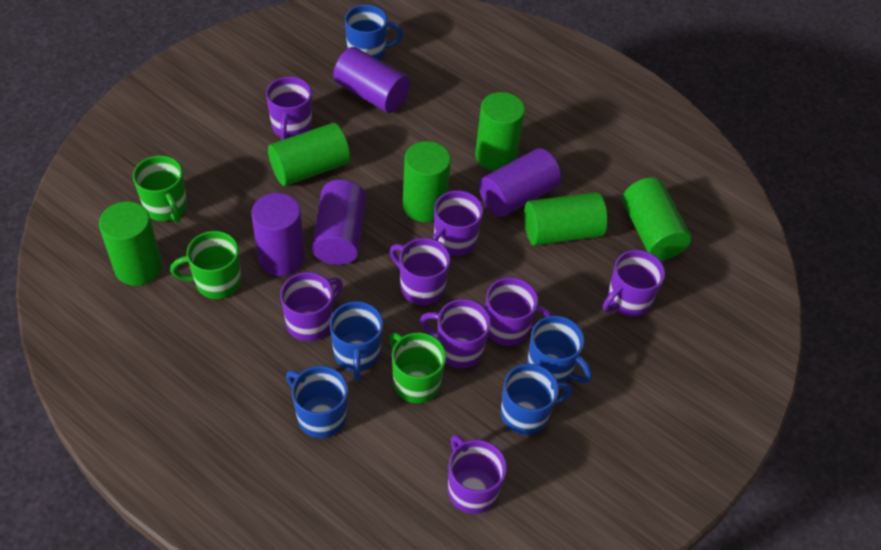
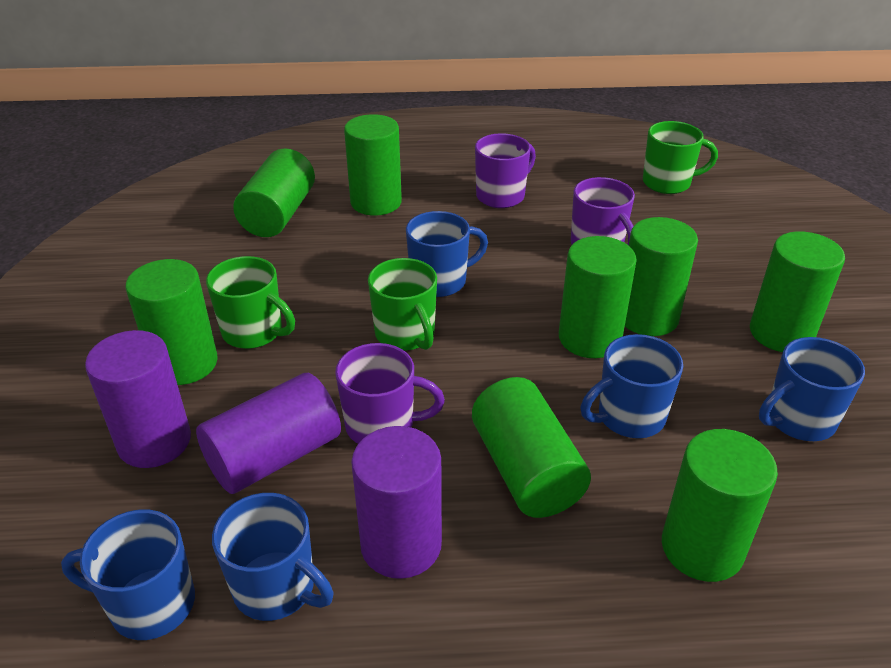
green cylinder: 6 -> 8
purple cylinder: 4 -> 3
purple mug: 8 -> 3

= Instructions to follow =
Restate the listing word for word, pictures excluded.

= Solution to this task =
green cylinder: 6 -> 8
purple cylinder: 4 -> 3
purple mug: 8 -> 3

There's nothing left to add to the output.